** SOURCE MATERIAL **
◇ ◇ ◇ ◇ ◇
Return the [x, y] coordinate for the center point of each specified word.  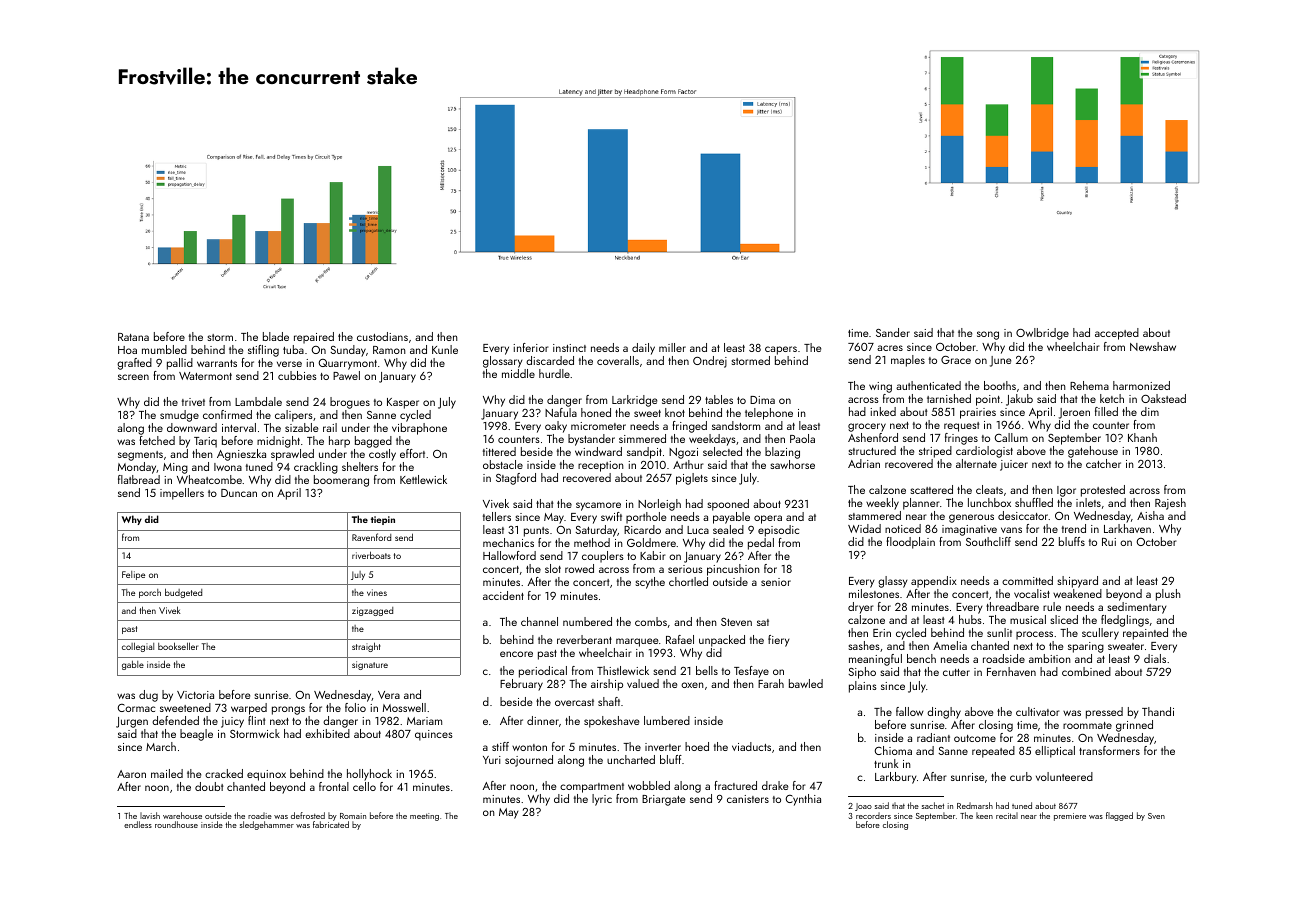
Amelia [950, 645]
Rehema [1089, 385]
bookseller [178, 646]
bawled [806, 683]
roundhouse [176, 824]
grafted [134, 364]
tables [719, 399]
◇ ◇ ◇ ◇ ◇
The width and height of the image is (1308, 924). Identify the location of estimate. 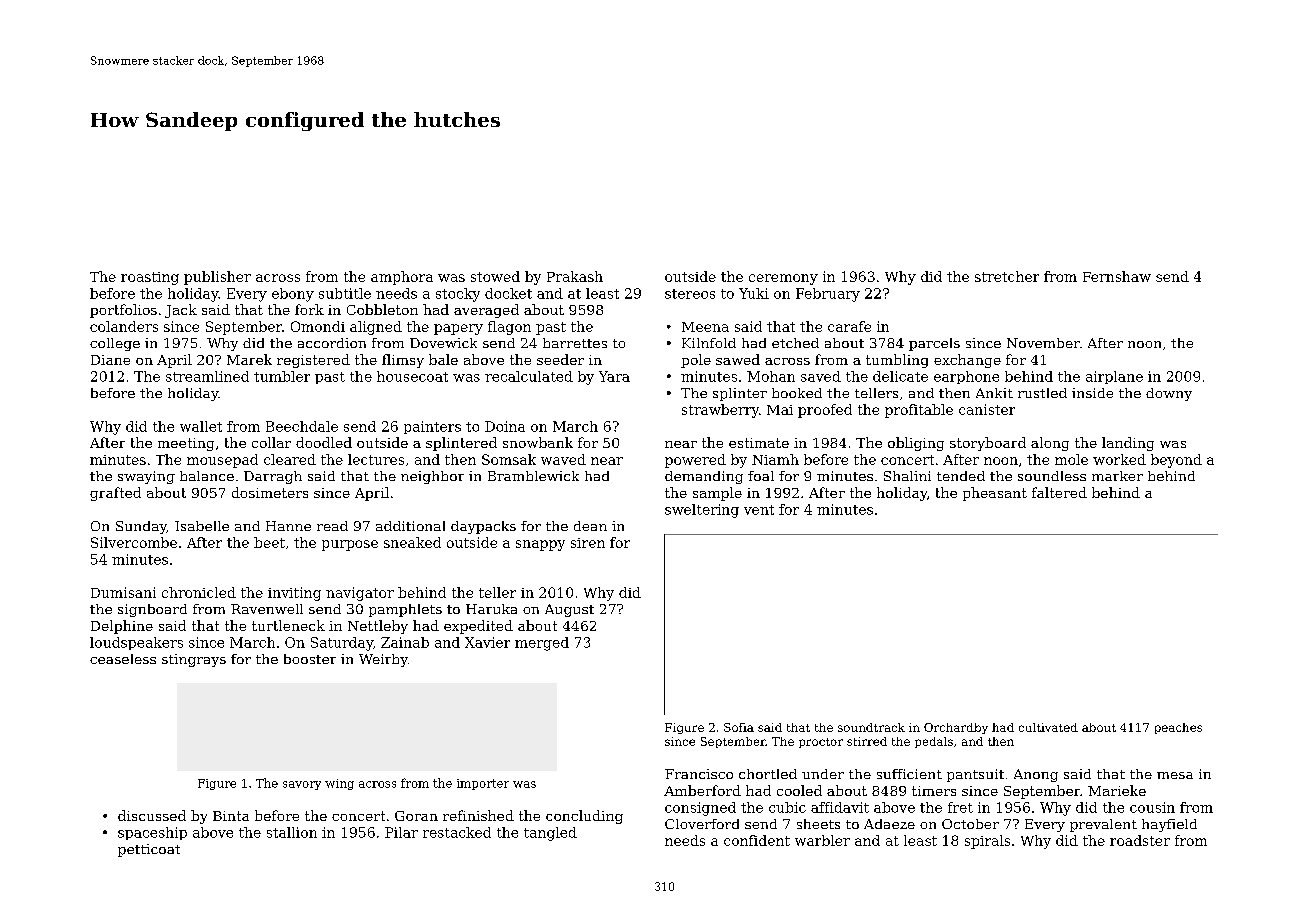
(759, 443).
◇ ◇ ◇ ◇ ◇
** WHAT TO PRODUCE **
Arrange everything from the line containing "Return the [x, y]" down to the line containing "tables [719, 399]" as a Markdown table with the columns No. and Text. Number each line in No., put the line in Text, skip blank lines, and leave out the pictures.

** ANSWER TO THE PROBLEM **
| No. | Text |
|---|---|
| 1 | Return the [x, y] coordinate for the center point of each specified word.   |
| 2 | Amelia [950, 645] |
| 3 | Rehema [1089, 385] |
| 4 | bookseller [178, 646] |
| 5 | bawled [806, 683] |
| 6 | roundhouse [176, 824] |
| 7 | grafted [134, 364] |
| 8 | tables [719, 399] |